> Task to complete
Filter the records below for the word "degrees". Copy each line that holds it.

> Data records
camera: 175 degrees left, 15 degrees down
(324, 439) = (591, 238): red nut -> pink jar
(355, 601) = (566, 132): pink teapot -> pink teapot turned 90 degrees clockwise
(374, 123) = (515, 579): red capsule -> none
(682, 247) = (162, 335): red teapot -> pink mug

> Response to this task
camera: 175 degrees left, 15 degrees down
(355, 601) = (566, 132): pink teapot -> pink teapot turned 90 degrees clockwise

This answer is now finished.